[[ Provided records open ]]

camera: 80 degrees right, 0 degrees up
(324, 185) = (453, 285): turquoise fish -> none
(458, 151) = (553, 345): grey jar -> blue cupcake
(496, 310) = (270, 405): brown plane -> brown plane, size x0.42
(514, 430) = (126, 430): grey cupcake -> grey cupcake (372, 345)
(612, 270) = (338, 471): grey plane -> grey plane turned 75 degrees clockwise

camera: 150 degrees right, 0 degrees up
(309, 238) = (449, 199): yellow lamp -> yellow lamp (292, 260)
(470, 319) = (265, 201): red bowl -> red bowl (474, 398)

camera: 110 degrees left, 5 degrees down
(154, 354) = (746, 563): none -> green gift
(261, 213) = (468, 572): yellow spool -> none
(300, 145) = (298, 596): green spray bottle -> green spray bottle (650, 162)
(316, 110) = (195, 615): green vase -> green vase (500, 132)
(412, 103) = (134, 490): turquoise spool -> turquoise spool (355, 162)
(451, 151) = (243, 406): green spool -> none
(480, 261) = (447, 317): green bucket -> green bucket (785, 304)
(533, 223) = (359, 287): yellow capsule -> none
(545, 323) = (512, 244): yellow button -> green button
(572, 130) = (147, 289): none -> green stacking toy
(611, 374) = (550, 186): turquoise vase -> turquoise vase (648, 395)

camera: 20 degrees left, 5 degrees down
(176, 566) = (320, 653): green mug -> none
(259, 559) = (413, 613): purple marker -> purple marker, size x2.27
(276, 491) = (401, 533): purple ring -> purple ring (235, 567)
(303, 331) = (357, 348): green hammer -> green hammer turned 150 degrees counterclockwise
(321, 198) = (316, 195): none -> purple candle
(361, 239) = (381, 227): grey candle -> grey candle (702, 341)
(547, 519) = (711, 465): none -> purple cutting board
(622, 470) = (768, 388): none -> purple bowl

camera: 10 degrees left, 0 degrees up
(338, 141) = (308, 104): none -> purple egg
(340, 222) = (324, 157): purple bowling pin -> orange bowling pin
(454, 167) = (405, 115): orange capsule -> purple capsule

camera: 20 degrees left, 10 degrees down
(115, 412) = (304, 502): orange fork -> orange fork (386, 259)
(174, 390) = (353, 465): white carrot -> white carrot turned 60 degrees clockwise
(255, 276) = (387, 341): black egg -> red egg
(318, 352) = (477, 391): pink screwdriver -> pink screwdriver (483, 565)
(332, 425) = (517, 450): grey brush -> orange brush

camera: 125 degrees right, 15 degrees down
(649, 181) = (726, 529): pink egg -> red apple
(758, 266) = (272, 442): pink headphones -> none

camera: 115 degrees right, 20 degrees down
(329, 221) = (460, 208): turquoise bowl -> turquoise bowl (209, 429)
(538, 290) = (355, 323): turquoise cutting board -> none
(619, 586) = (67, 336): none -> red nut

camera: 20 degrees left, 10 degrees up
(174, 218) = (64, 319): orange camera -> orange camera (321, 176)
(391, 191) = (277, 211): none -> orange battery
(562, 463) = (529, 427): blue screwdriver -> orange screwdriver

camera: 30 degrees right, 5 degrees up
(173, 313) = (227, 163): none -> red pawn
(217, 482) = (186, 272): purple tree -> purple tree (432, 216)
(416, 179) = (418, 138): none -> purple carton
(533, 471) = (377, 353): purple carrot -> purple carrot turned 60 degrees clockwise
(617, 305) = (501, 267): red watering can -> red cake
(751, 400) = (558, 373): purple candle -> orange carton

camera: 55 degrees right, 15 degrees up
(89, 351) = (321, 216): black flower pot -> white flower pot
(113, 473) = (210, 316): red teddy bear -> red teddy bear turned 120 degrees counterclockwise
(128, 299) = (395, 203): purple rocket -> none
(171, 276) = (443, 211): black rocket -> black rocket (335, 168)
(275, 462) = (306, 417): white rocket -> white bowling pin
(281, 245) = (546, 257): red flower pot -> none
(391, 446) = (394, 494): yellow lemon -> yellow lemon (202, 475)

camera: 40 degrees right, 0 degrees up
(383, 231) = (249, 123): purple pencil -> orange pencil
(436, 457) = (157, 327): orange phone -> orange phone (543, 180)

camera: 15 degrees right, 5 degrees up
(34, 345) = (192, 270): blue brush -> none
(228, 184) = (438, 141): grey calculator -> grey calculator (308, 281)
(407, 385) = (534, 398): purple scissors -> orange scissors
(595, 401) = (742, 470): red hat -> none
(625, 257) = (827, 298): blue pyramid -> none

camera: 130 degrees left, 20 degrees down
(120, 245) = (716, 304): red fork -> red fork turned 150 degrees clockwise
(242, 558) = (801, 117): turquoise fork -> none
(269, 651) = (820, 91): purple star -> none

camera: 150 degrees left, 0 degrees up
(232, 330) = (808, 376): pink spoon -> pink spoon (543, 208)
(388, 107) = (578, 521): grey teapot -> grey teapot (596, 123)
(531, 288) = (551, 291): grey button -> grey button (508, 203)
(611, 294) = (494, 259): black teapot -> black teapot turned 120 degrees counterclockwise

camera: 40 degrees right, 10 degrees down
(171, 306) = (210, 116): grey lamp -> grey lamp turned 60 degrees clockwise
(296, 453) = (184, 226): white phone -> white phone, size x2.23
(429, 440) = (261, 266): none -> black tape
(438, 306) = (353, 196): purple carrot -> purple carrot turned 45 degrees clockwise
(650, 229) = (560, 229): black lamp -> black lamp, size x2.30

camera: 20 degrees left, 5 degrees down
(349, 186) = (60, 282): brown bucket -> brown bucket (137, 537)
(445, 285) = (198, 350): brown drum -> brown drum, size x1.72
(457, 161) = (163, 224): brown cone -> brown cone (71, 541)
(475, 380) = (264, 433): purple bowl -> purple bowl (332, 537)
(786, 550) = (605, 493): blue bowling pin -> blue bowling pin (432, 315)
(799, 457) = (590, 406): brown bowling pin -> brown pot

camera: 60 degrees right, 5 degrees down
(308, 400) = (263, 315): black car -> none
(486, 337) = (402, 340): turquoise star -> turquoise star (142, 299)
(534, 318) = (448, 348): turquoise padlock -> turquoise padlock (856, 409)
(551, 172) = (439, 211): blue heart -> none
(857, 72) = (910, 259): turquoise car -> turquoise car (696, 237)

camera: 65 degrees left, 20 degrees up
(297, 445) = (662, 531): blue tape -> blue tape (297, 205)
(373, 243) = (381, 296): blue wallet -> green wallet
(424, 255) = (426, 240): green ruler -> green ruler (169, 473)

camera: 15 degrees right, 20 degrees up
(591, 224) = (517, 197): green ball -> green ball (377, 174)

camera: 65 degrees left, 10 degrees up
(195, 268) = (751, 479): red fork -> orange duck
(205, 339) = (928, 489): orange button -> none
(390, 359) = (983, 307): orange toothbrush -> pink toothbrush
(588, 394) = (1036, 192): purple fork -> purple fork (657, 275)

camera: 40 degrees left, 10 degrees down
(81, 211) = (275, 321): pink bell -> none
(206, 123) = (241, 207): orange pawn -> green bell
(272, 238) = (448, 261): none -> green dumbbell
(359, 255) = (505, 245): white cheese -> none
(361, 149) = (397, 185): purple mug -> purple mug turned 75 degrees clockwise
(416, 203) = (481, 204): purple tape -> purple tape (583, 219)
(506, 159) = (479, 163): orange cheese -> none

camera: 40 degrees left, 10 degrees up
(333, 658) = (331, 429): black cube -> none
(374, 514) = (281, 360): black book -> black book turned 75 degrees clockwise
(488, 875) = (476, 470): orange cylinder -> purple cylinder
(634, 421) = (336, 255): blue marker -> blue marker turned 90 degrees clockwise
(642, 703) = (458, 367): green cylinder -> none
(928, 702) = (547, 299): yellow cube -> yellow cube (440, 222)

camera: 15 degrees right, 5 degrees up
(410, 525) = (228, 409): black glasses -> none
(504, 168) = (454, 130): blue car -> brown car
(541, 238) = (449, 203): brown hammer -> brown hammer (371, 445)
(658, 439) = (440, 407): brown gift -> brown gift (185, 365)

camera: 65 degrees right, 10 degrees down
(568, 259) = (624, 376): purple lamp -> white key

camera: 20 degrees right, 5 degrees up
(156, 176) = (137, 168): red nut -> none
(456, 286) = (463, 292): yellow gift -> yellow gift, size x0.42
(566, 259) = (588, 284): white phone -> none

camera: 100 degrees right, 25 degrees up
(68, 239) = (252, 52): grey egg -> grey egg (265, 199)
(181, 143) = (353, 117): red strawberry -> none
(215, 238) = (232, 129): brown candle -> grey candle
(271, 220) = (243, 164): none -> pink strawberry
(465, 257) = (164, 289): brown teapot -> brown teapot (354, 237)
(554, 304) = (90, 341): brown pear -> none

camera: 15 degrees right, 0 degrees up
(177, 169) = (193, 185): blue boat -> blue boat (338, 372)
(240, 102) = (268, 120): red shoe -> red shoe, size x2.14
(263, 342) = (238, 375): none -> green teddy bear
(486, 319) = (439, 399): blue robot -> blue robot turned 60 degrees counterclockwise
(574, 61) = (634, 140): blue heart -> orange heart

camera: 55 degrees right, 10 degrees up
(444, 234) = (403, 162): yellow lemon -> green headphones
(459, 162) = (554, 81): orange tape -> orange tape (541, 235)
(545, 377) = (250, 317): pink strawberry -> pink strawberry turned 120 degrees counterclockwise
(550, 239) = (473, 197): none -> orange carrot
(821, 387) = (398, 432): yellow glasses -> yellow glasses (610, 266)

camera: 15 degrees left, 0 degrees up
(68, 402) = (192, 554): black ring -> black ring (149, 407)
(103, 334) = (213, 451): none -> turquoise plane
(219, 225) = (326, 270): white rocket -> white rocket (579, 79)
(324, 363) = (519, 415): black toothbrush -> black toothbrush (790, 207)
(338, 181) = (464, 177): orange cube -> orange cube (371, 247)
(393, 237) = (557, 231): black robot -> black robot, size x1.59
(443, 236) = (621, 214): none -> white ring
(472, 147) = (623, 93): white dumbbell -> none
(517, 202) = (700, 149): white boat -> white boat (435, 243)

[[ Provided records closed ]]

Exactly as they stand, please print the lines from the first line of the records above down to the line that includes "(514, 430) = (126, 430): grey", both of those included and no others.

camera: 80 degrees right, 0 degrees up
(324, 185) = (453, 285): turquoise fish -> none
(458, 151) = (553, 345): grey jar -> blue cupcake
(496, 310) = (270, 405): brown plane -> brown plane, size x0.42
(514, 430) = (126, 430): grey cupcake -> grey cupcake (372, 345)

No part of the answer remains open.